● Exercise requirements: Scan the records beneath this line for the line holding "45 degrees counterclockwise |" and the line holding "268 | x0.50 |", then transcribe exactly those two and all lines between.

** Opening Provided data block **

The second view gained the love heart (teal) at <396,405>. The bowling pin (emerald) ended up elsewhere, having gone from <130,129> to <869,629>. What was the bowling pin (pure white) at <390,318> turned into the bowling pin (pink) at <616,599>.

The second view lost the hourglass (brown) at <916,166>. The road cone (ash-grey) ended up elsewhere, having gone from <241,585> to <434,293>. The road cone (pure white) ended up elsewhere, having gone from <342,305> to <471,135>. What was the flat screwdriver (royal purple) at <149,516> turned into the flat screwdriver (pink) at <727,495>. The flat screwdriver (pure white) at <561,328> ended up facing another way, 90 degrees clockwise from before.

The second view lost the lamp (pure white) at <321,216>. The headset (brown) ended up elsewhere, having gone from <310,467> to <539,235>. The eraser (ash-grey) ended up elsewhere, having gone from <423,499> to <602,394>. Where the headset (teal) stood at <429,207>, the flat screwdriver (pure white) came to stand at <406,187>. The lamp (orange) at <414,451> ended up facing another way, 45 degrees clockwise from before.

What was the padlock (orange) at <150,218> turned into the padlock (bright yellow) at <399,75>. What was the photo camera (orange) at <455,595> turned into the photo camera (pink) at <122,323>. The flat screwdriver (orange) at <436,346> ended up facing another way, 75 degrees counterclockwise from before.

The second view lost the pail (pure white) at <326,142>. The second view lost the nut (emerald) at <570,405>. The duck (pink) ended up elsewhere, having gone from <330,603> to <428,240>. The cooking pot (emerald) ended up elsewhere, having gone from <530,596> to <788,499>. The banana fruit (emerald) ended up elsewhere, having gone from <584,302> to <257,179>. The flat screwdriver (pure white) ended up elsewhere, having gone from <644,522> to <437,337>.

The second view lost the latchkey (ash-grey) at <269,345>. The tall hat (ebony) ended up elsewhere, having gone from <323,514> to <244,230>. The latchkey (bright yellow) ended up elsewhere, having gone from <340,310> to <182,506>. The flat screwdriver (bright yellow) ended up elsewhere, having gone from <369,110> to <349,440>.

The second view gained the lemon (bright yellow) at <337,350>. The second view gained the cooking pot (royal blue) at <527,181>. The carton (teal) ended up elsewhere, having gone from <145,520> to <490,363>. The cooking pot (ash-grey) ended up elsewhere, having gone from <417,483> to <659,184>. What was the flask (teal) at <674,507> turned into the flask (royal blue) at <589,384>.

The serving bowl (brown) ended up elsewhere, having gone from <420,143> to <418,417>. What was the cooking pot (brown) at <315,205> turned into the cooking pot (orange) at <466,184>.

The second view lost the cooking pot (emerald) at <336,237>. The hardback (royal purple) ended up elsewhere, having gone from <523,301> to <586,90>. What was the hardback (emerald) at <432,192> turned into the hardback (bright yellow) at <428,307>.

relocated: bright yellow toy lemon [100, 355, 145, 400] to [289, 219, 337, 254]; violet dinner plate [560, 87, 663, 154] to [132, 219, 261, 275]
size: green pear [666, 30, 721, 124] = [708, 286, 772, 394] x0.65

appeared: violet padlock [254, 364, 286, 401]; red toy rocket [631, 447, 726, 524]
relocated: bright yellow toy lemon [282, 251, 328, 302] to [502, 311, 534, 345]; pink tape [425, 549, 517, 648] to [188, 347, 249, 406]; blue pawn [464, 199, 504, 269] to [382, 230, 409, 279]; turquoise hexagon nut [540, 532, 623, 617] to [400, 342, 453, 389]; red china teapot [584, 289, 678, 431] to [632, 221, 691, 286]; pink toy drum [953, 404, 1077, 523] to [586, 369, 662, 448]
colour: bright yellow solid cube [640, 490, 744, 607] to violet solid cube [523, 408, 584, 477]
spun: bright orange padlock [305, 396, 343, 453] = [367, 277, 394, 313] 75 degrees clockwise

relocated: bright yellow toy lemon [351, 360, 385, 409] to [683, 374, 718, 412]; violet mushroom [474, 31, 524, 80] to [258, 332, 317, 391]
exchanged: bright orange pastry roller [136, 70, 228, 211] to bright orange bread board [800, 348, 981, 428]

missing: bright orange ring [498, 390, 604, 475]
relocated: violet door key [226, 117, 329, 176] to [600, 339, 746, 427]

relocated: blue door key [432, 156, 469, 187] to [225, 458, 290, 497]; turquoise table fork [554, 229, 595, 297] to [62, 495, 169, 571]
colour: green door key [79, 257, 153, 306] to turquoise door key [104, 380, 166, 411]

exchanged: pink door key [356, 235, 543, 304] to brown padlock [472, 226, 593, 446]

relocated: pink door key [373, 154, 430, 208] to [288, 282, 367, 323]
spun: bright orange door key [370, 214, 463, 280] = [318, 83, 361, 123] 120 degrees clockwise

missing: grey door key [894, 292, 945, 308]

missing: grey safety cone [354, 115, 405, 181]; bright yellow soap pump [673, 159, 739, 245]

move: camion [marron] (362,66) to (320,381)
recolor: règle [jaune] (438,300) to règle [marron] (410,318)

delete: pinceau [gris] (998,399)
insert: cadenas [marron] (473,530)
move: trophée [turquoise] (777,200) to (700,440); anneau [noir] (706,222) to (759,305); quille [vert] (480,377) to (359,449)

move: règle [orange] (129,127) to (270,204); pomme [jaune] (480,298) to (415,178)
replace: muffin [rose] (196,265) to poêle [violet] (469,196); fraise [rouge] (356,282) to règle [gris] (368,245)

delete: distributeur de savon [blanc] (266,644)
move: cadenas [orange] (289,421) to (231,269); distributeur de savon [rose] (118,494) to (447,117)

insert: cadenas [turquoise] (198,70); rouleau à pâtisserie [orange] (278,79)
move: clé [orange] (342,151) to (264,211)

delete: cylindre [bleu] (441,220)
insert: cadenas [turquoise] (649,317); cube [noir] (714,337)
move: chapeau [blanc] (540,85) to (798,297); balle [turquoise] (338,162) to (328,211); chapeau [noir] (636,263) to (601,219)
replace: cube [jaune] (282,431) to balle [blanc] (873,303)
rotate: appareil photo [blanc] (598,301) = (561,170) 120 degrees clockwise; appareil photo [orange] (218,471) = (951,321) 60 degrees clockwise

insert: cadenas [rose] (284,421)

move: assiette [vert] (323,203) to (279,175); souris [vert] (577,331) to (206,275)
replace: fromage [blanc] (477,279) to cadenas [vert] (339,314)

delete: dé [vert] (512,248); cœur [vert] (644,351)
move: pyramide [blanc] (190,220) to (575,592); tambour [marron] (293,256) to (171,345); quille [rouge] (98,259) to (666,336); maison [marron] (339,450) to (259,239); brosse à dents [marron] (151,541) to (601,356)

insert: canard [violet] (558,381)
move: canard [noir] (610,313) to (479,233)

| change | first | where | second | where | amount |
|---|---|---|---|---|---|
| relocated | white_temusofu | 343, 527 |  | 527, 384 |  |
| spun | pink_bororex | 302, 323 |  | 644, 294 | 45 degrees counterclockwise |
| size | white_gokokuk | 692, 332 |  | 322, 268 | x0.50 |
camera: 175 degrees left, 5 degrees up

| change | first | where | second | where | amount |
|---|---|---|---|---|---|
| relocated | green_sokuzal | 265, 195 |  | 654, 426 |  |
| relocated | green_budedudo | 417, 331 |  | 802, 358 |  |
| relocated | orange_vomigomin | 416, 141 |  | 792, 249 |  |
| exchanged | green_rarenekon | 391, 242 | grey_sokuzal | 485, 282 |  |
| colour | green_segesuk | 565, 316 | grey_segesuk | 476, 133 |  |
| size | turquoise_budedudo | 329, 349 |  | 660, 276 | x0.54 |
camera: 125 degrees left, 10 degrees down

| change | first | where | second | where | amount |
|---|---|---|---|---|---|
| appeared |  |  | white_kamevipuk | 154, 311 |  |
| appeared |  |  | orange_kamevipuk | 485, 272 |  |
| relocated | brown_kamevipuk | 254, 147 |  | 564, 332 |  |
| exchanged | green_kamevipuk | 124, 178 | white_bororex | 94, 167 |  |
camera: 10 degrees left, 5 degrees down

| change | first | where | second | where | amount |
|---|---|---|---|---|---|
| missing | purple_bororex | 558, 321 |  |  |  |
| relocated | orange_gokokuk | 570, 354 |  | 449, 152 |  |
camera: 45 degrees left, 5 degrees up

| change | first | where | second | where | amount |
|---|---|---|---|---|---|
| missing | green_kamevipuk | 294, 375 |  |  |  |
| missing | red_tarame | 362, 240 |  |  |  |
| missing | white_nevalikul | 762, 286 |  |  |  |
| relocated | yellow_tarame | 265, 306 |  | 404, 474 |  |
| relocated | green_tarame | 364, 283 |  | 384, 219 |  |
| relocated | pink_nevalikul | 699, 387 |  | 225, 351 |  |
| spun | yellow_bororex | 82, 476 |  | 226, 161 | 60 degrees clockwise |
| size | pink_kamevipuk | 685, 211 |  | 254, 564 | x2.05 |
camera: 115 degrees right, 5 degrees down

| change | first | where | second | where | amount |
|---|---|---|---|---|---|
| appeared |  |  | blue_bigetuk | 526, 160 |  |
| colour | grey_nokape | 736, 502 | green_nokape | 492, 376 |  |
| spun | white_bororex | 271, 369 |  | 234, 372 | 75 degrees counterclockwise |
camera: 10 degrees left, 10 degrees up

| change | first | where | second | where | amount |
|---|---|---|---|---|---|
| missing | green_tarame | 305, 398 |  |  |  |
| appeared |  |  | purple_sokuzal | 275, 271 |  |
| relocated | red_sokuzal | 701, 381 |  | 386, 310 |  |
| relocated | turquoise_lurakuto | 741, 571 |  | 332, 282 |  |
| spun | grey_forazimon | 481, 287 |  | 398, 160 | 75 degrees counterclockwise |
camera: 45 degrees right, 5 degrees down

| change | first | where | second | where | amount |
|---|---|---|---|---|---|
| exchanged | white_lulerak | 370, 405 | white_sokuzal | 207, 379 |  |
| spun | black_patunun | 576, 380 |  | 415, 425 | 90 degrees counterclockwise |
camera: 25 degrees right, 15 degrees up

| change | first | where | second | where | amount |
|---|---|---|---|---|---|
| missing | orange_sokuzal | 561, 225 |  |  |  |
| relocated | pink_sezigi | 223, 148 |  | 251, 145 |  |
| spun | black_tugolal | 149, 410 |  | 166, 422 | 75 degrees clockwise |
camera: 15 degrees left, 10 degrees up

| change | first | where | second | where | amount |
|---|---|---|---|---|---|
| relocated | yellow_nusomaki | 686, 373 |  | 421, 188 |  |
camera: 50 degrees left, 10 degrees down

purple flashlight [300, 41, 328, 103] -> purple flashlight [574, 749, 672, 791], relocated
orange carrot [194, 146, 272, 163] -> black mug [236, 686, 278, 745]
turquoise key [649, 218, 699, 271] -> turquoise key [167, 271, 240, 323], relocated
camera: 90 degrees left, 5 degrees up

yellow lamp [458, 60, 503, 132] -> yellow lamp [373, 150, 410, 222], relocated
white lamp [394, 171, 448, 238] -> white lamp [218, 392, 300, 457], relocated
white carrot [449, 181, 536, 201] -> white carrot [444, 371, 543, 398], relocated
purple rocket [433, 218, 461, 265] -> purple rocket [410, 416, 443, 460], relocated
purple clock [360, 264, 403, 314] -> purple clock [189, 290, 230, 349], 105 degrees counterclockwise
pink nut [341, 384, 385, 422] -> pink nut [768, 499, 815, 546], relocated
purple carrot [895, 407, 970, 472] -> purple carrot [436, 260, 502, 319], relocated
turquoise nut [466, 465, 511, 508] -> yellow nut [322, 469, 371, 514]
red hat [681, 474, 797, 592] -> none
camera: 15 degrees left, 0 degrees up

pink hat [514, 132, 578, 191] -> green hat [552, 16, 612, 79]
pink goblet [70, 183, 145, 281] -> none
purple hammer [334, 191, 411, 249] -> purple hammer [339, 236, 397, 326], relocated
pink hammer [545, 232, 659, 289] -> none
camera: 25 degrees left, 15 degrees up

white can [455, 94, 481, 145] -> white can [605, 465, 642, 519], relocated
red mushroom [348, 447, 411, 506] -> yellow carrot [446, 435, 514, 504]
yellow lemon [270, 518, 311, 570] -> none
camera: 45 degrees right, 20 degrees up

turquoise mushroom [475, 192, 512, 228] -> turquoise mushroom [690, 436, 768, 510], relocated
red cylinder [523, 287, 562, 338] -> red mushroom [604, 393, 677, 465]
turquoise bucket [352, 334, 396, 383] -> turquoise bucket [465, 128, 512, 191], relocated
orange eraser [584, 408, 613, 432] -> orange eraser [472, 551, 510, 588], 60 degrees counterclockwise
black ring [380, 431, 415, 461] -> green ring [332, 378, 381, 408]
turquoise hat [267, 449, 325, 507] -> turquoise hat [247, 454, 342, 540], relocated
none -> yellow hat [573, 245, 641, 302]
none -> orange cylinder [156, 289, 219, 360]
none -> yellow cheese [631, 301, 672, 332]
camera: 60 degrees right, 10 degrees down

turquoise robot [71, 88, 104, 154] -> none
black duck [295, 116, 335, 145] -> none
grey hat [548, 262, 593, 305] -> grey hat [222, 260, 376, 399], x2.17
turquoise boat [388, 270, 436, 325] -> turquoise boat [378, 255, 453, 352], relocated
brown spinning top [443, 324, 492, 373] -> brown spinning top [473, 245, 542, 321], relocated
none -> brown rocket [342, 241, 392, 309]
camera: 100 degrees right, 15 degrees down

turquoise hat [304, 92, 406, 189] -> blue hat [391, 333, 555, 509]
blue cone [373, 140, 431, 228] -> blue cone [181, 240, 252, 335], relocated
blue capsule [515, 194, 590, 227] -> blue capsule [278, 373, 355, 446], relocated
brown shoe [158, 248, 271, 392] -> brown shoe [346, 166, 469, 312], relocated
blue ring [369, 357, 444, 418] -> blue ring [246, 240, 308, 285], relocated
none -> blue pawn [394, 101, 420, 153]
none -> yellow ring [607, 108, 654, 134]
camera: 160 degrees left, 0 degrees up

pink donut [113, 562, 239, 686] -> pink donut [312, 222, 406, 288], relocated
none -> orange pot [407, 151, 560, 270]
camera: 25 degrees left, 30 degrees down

** Closing Provided data block **

● Written solution:
| spun | pink_bororex | 302, 323 |  | 644, 294 | 45 degrees counterclockwise |
| size | white_gokokuk | 692, 332 |  | 322, 268 | x0.50 |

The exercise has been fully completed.